___ Excerpted data ___

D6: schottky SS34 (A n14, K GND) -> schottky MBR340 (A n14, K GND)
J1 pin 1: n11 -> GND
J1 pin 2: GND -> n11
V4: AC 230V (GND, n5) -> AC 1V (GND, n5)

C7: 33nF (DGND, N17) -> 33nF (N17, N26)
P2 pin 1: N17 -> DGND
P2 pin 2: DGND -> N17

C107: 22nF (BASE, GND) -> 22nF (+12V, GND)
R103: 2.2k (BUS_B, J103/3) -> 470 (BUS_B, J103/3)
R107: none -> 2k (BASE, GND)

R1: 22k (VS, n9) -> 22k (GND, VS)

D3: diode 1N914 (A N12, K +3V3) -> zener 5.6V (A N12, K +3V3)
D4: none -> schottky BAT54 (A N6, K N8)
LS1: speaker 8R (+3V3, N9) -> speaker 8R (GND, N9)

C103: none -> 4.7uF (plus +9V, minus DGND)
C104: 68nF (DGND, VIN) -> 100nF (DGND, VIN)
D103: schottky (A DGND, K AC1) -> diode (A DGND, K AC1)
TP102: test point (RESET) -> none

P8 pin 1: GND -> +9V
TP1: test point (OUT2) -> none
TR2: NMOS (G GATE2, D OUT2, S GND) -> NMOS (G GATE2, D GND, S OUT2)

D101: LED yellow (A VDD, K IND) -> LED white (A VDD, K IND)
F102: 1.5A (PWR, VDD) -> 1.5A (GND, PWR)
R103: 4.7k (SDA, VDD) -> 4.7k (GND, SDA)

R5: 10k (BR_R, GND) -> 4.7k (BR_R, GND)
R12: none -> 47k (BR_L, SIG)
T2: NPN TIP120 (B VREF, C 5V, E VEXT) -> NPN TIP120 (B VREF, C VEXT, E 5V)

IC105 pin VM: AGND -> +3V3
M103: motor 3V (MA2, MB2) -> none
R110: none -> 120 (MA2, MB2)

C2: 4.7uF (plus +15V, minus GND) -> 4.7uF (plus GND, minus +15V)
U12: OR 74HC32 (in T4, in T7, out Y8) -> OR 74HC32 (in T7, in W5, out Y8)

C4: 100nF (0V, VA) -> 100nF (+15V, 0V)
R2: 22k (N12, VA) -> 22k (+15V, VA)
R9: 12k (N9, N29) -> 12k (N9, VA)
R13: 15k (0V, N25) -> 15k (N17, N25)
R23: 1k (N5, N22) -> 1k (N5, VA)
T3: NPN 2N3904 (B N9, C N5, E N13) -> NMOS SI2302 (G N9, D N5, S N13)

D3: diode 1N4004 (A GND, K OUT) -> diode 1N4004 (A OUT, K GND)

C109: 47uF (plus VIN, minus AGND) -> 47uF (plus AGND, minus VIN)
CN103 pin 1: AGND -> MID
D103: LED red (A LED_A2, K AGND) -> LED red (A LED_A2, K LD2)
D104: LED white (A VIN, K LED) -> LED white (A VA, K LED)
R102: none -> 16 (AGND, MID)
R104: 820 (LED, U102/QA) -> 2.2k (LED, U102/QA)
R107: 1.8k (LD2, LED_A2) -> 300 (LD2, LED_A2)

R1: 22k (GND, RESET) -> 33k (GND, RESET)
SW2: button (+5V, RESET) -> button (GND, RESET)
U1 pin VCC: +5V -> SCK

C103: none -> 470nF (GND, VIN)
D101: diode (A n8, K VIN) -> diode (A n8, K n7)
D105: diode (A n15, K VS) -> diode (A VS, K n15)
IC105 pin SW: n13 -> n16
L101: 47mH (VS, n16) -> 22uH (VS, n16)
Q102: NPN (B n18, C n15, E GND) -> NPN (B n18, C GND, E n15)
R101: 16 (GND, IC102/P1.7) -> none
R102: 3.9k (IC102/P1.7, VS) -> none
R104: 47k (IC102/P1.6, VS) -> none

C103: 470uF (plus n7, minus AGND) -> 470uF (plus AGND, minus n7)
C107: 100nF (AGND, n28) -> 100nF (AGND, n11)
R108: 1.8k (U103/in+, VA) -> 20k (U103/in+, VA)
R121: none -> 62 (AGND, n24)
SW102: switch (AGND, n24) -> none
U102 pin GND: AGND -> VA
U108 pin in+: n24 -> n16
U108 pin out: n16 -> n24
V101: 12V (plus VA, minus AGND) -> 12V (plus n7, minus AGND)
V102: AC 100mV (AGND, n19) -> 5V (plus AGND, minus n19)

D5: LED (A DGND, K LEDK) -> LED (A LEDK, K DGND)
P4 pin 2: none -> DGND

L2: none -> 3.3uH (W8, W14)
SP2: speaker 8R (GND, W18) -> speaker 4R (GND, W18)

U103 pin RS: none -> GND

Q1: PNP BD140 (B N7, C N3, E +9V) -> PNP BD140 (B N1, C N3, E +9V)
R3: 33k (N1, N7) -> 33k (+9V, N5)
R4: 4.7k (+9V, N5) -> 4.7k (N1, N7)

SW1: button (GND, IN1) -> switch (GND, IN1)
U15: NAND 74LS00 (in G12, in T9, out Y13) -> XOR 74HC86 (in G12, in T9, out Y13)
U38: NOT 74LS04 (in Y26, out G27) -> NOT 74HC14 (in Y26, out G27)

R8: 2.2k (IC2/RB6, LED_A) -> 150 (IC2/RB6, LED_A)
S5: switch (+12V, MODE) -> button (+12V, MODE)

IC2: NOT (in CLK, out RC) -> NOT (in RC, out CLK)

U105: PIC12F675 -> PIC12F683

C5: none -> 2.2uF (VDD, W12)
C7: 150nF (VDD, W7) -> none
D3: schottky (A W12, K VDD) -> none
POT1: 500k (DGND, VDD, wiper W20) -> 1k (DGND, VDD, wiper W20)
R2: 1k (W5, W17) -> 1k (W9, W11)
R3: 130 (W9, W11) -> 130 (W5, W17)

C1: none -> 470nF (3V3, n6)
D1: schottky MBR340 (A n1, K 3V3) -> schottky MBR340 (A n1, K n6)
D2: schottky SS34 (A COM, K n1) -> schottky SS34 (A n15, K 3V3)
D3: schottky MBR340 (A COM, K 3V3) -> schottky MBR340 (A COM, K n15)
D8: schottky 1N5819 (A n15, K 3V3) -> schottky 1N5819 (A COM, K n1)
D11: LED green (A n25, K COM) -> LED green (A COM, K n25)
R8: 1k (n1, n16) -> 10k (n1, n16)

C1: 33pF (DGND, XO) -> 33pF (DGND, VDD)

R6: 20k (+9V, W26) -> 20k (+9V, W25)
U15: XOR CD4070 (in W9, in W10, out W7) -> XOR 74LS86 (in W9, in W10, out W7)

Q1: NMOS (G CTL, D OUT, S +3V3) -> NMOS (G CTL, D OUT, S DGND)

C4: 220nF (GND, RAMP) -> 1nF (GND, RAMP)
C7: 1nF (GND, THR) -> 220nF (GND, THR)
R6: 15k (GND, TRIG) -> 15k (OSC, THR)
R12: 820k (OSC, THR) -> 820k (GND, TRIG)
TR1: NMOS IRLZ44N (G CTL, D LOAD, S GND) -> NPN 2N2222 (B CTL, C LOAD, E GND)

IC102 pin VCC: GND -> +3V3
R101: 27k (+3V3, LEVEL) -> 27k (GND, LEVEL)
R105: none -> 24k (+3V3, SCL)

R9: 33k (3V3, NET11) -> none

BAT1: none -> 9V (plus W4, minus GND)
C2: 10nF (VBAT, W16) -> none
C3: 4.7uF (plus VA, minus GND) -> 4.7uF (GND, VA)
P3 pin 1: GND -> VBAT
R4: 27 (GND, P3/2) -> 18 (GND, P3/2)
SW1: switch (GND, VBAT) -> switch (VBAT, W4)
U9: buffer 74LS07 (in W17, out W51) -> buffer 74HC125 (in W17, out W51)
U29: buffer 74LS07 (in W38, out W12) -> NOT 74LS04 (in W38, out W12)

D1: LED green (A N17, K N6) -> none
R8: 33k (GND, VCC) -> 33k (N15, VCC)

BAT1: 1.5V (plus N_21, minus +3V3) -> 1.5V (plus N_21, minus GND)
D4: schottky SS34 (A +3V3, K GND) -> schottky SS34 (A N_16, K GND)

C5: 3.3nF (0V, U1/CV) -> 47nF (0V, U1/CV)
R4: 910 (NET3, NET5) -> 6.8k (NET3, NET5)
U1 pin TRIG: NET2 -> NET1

___

Reproduce the entries above exactly, but only the lines between the line holding "R3: 33k (N1, N7) -> 33k (+9V, N5)" and the line holding "POT1: 500k (DGND, VDD, wiper", inclusive.

R3: 33k (N1, N7) -> 33k (+9V, N5)
R4: 4.7k (+9V, N5) -> 4.7k (N1, N7)

SW1: button (GND, IN1) -> switch (GND, IN1)
U15: NAND 74LS00 (in G12, in T9, out Y13) -> XOR 74HC86 (in G12, in T9, out Y13)
U38: NOT 74LS04 (in Y26, out G27) -> NOT 74HC14 (in Y26, out G27)

R8: 2.2k (IC2/RB6, LED_A) -> 150 (IC2/RB6, LED_A)
S5: switch (+12V, MODE) -> button (+12V, MODE)

IC2: NOT (in CLK, out RC) -> NOT (in RC, out CLK)

U105: PIC12F675 -> PIC12F683

C5: none -> 2.2uF (VDD, W12)
C7: 150nF (VDD, W7) -> none
D3: schottky (A W12, K VDD) -> none
POT1: 500k (DGND, VDD, wiper W20) -> 1k (DGND, VDD, wiper W20)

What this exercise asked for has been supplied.